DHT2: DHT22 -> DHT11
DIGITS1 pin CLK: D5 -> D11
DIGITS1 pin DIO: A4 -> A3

######

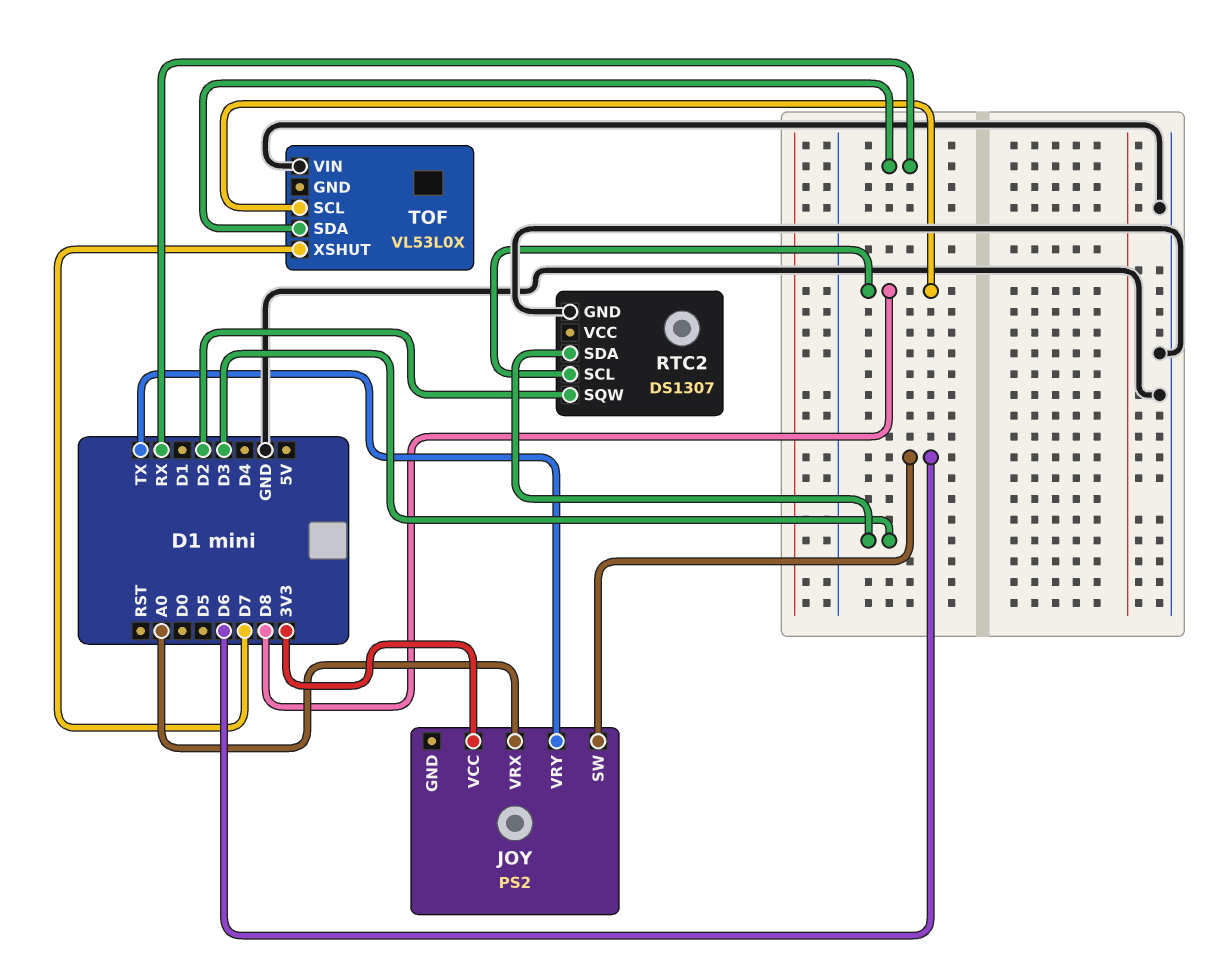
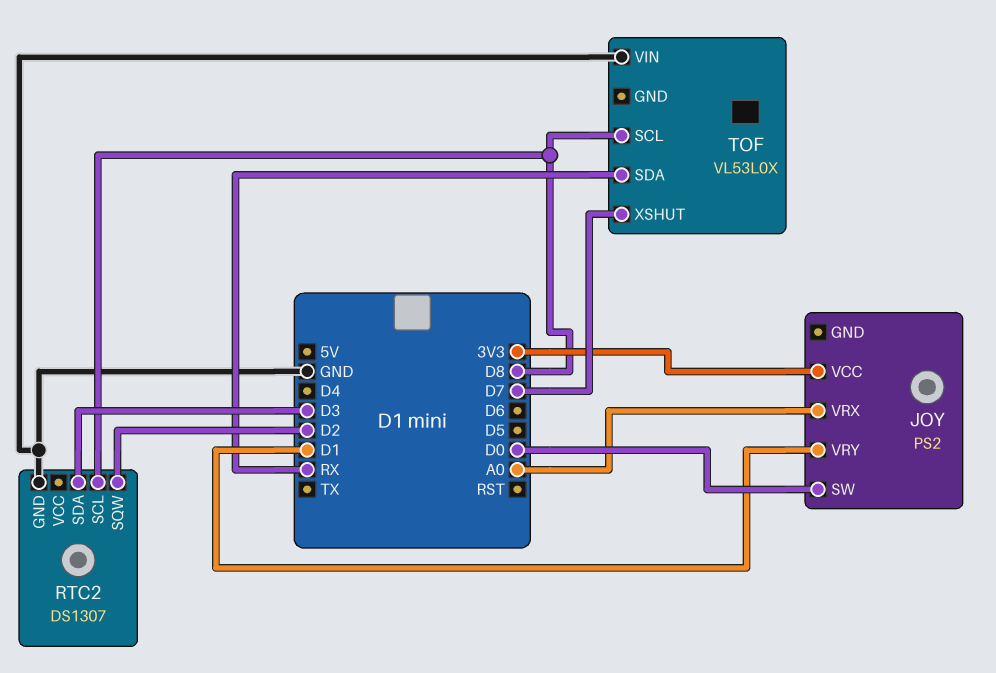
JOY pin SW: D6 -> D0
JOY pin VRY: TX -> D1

######

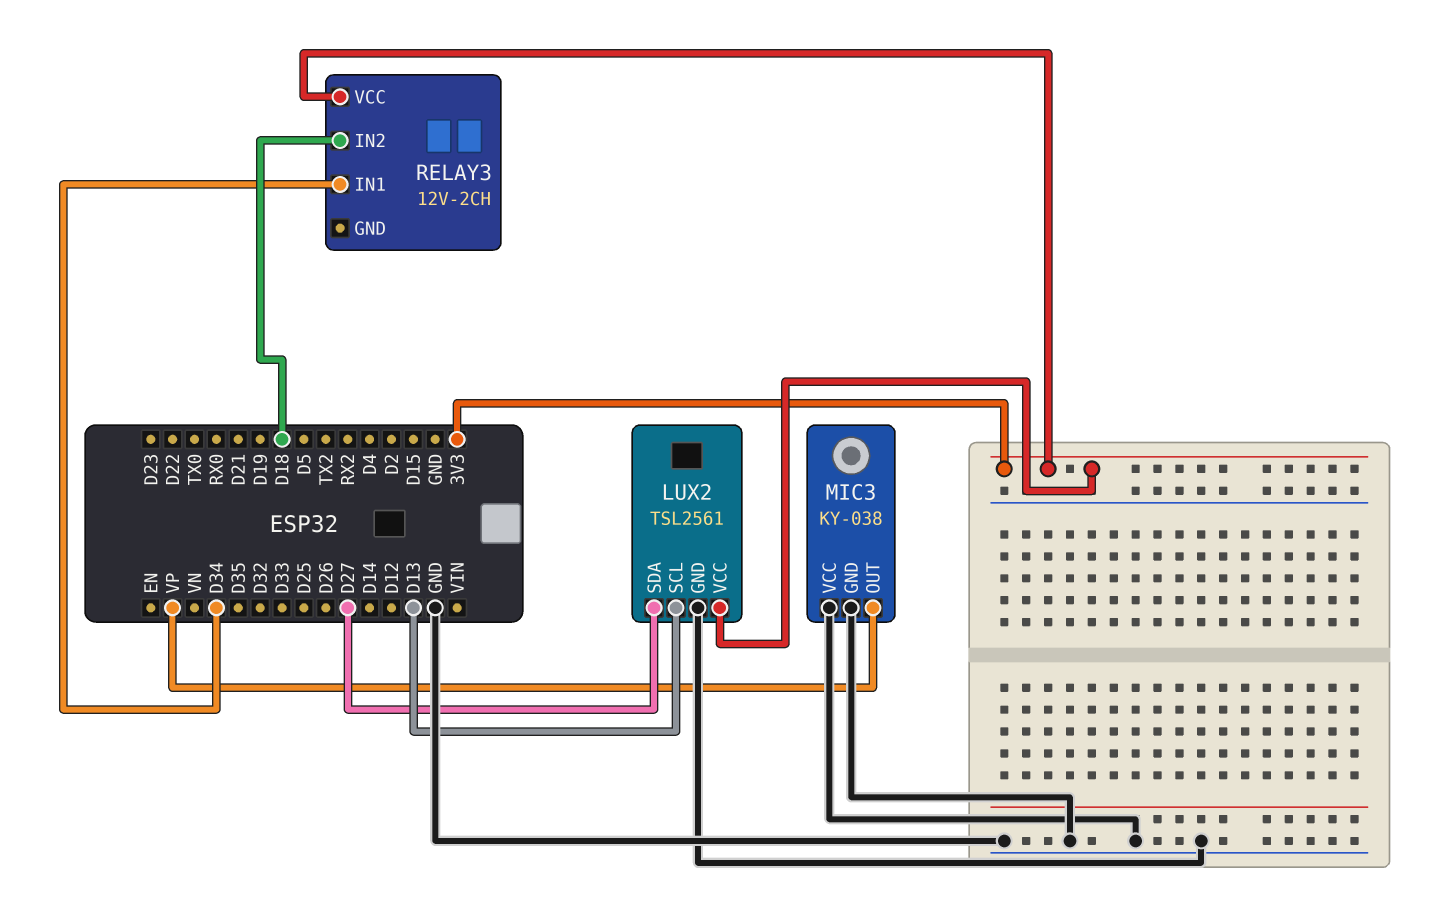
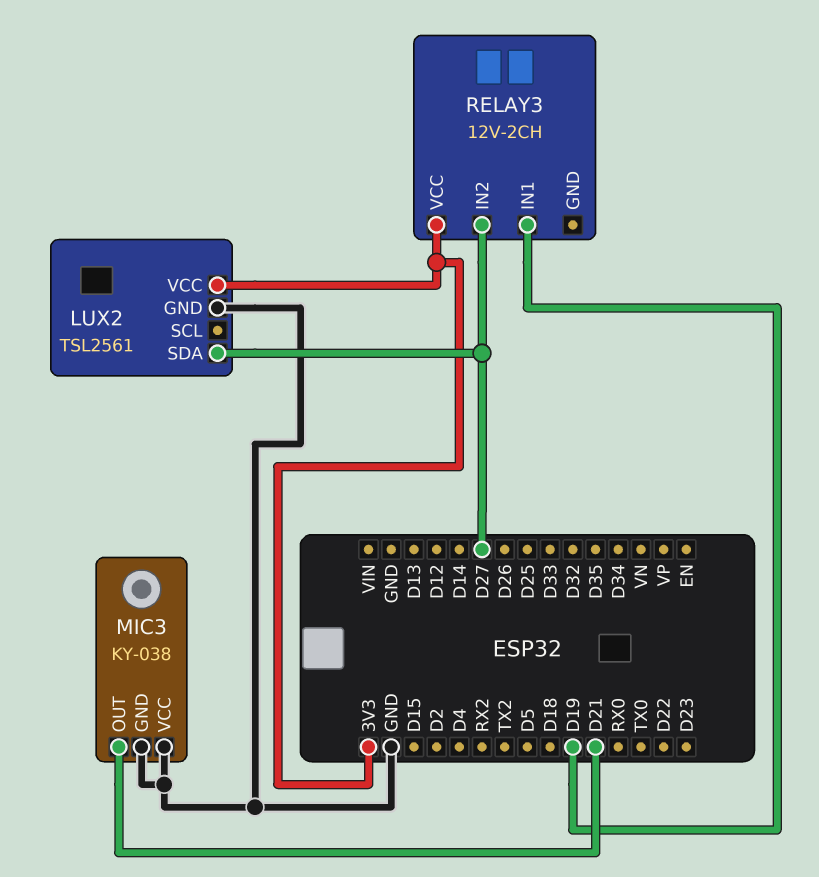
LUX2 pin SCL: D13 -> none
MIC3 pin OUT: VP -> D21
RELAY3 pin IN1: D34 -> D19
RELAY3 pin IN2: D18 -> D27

######

> WHAT THE EXERCISE ASKS
From the records above, print only the lines between the one holding "DHT2: DHT22 -> DHT11" and the one holding "DIGITS1 pin DIO: A4 -> A3", inclusive, exactly as they stand.

> SOLUTION FOR THIS TASK
DHT2: DHT22 -> DHT11
DIGITS1 pin CLK: D5 -> D11
DIGITS1 pin DIO: A4 -> A3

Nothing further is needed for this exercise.